**DIRECTIONS**.
Find every line of the listing below where "brick" appears, and copy it.

**EXERCISE MATERIALS**.

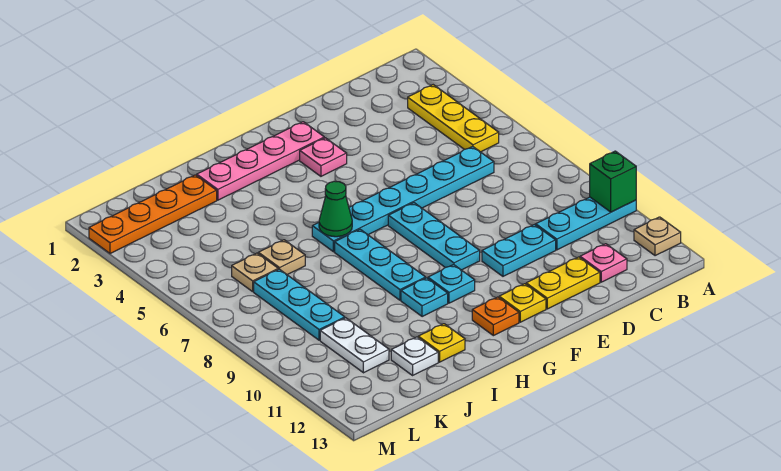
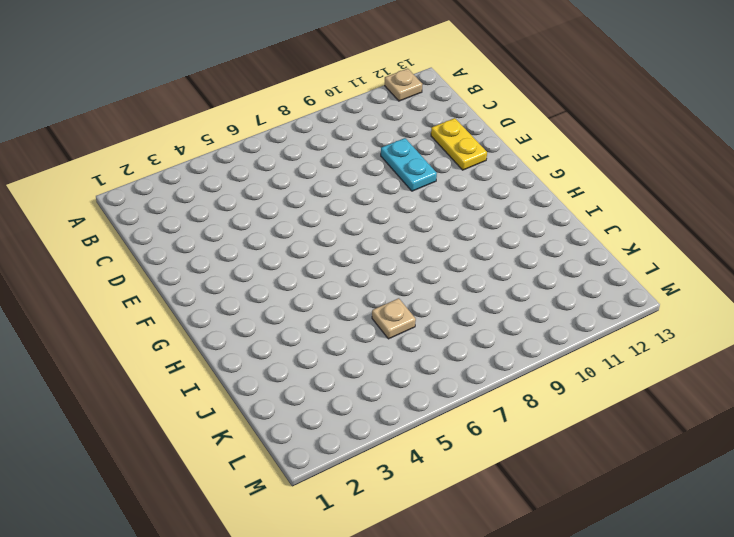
none -> cyan 1x3 plate [536,197,636,250]
none -> yellow 1x3 plate [408,85,499,152]
none -> cyan 1x6 plate [312,146,494,252]

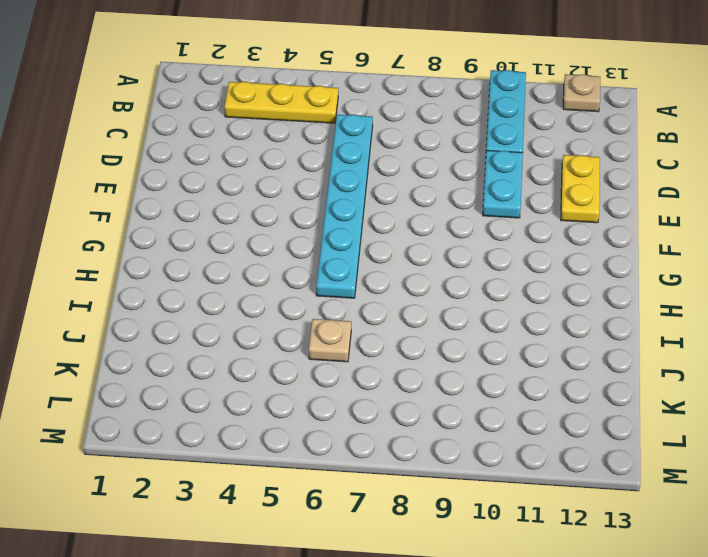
none -> pink 1x1 plate [580,244,627,282]
none -> pink 1x4 plate [197,122,324,200]
none -> pink 1x1 plate [300,138,347,176]

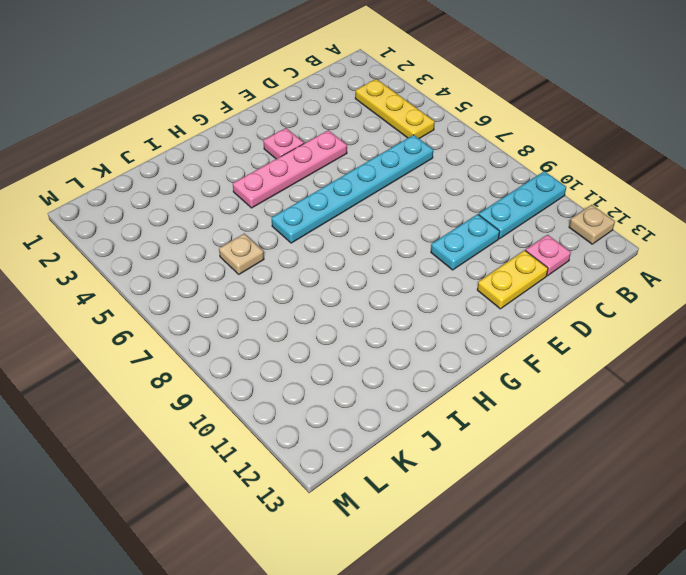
pink 1x4 plate [233,130,347,208] -> pink 1x4 plate moved to [197,122,324,200]
none -> cyan 1x3 plate [388,203,480,270]
none -> yellow 1x1 plate [499,284,546,322]
none -> cyan 1x1 plate [428,265,475,303]

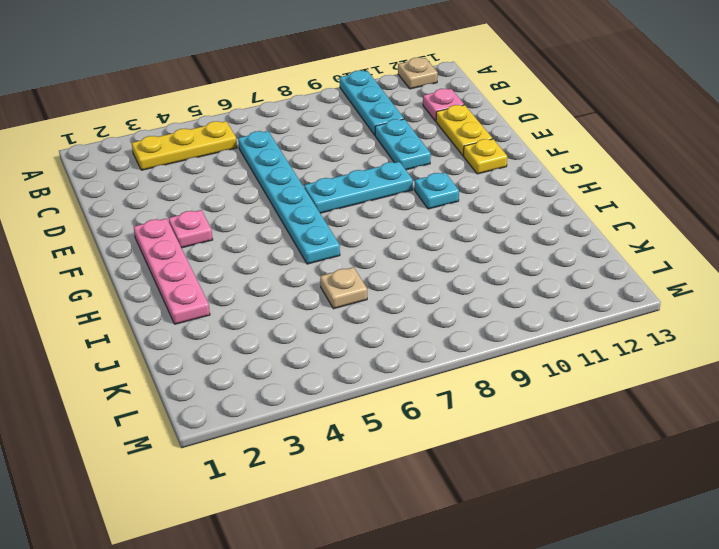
none -> orange 1x1 plate [472,297,519,336]
none -> cyan 1x3 plate [335,229,426,300]
none -> cyan 1x1 plate [401,278,448,317]

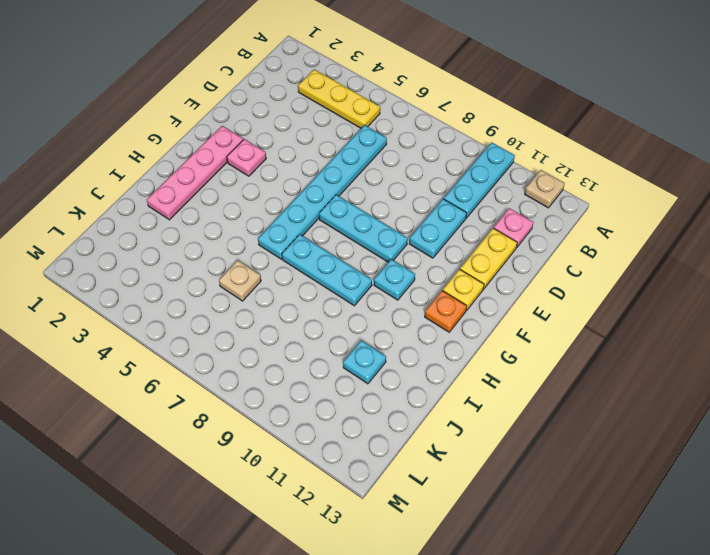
cyan 1x1 plate [343,340,386,384] -> cyan 1x1 plate moved to [401,278,448,317]
none -> yellow 1x1 plate [418,324,465,362]
none -> orange 1x4 plate [89,175,217,254]
none -> white 1x1 plate [391,337,438,375]

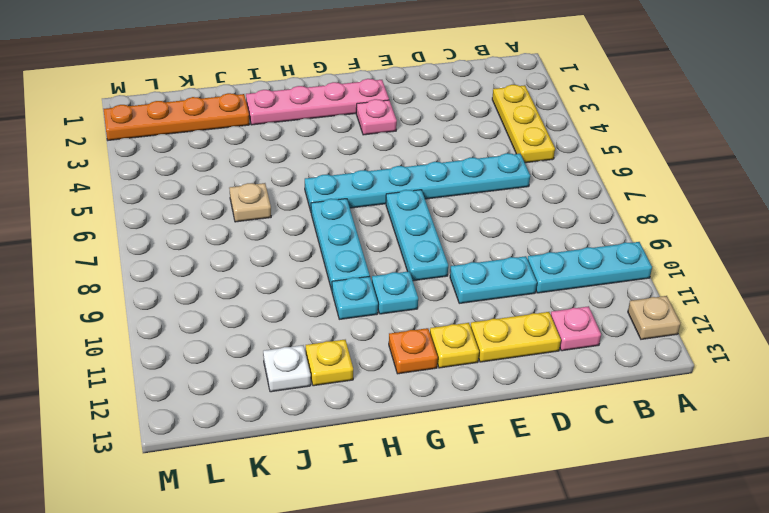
none -> tan 1x1 plate [232,253,278,292]
none -> cyan 1x3 plate [254,269,345,340]
none -> white 1x2 plate [320,318,389,373]

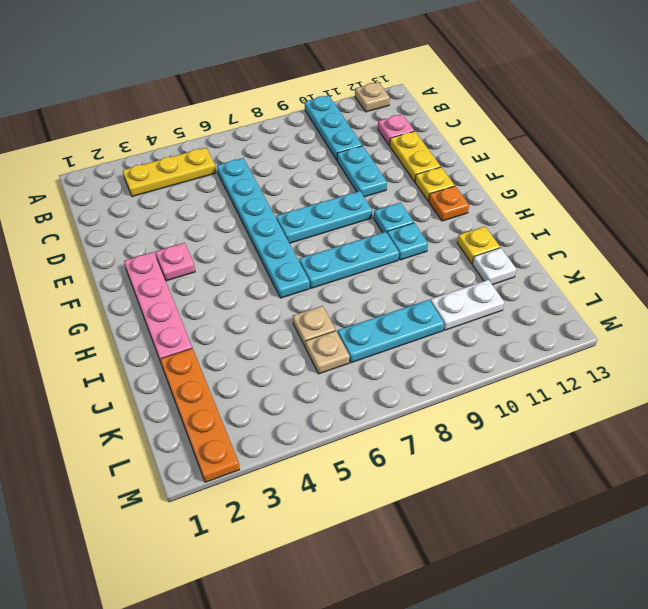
none -> green 1x1 brick [590,151,636,212]
none -> green 1x1 cone [319,181,352,237]

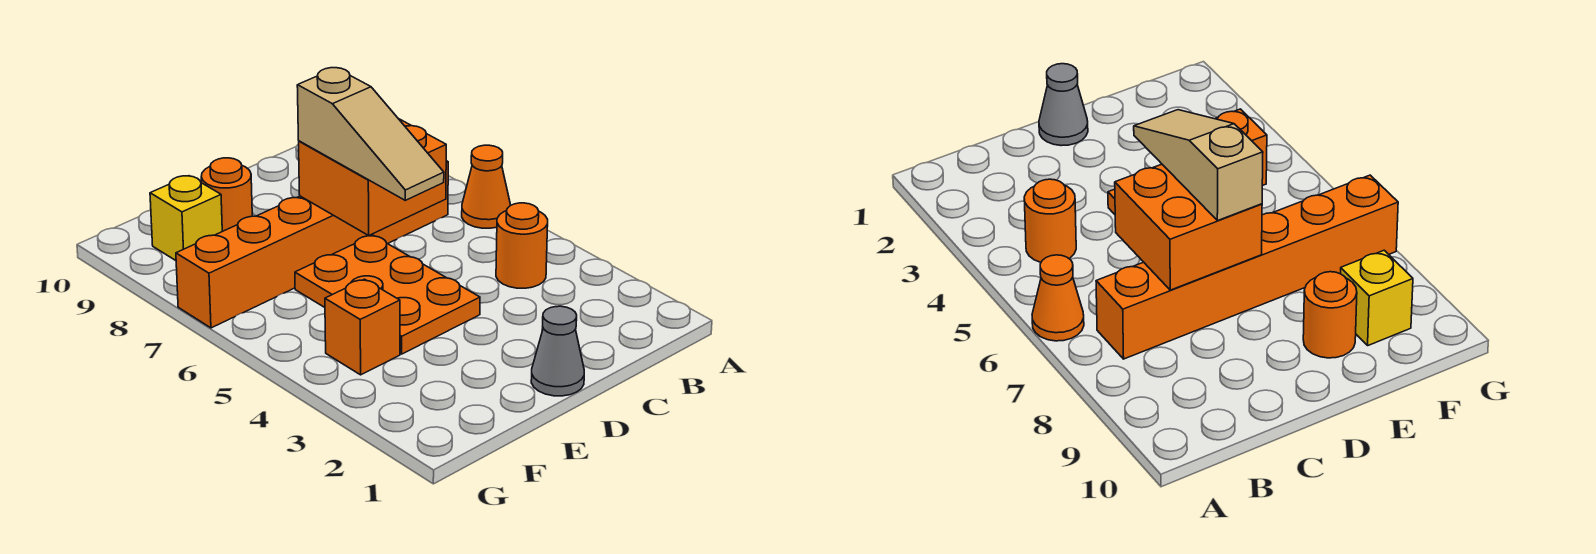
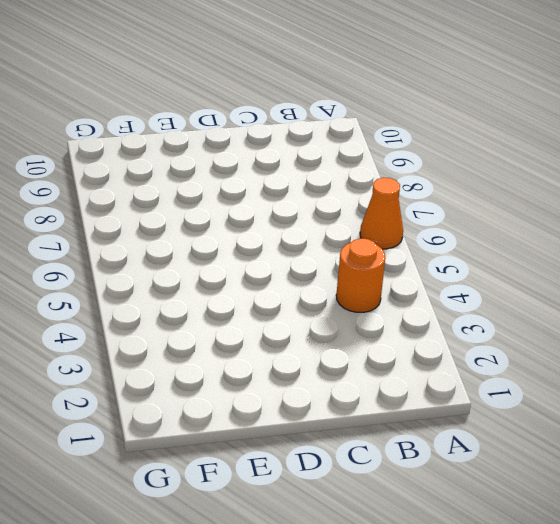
none -> orange 1x6 brick [176,161,448,328]
none -> grey 1x1 cone [531,306,584,396]

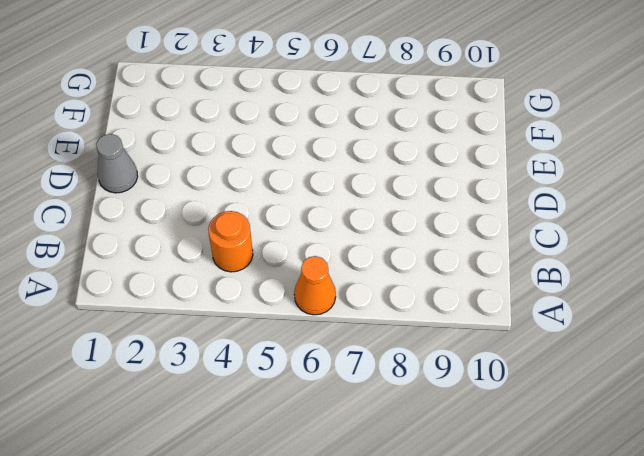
none -> orange 1x6 brick [176,161,448,328]
none -> orange 2x3 plate [295,235,480,354]

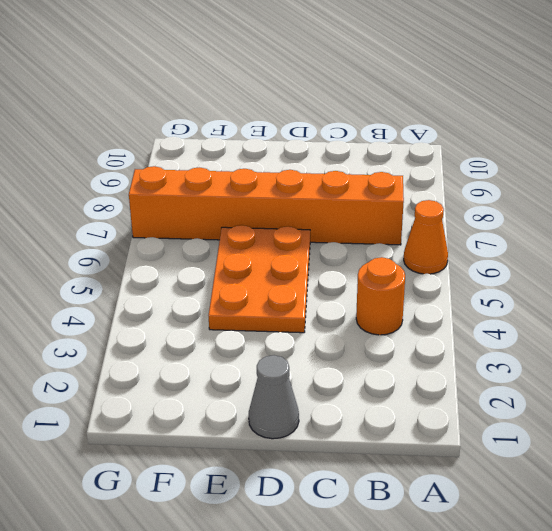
none -> orange 1x1 round brick [201,158,252,231]
none -> orange 1x1 brick [325,279,400,375]

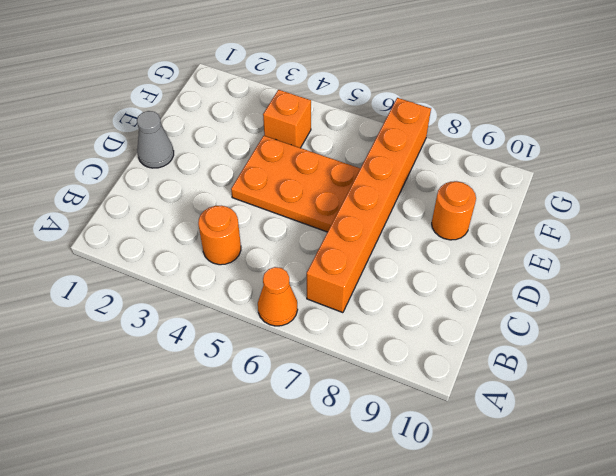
none -> yellow 1x1 brick [150,176,222,260]
none -> orange 2x2 brick [299,119,446,235]

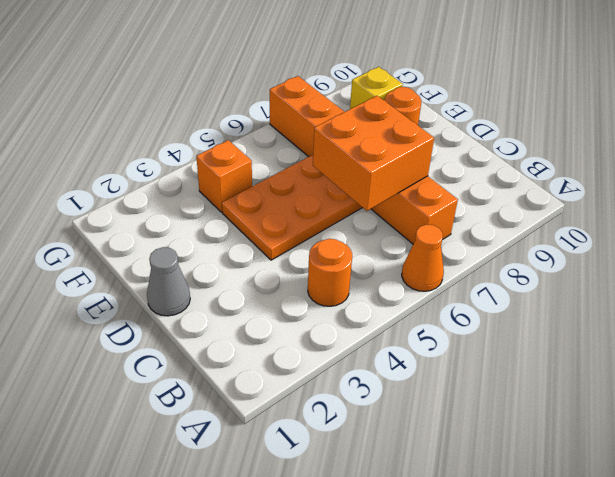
none -> tan 1x3 slope [297,68,444,200]

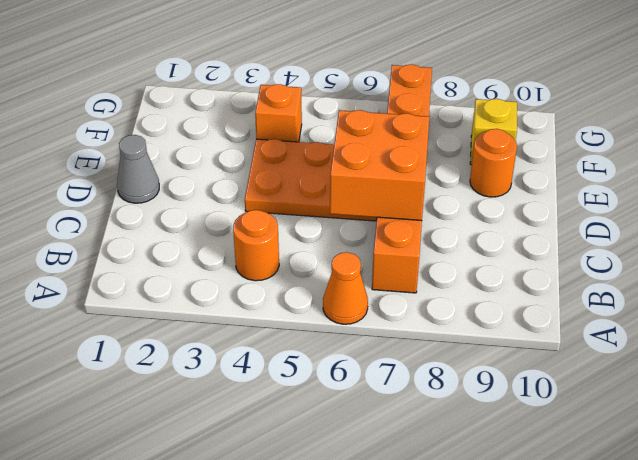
none -> tan 1x3 slope [297,68,444,200]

**REPLY**.
none -> green 1x1 brick [590,151,636,212]
none -> orange 1x6 brick [176,161,448,328]
none -> orange 1x6 brick [176,161,448,328]
none -> orange 1x1 round brick [201,158,252,231]
none -> orange 1x1 brick [325,279,400,375]
none -> yellow 1x1 brick [150,176,222,260]
none -> orange 2x2 brick [299,119,446,235]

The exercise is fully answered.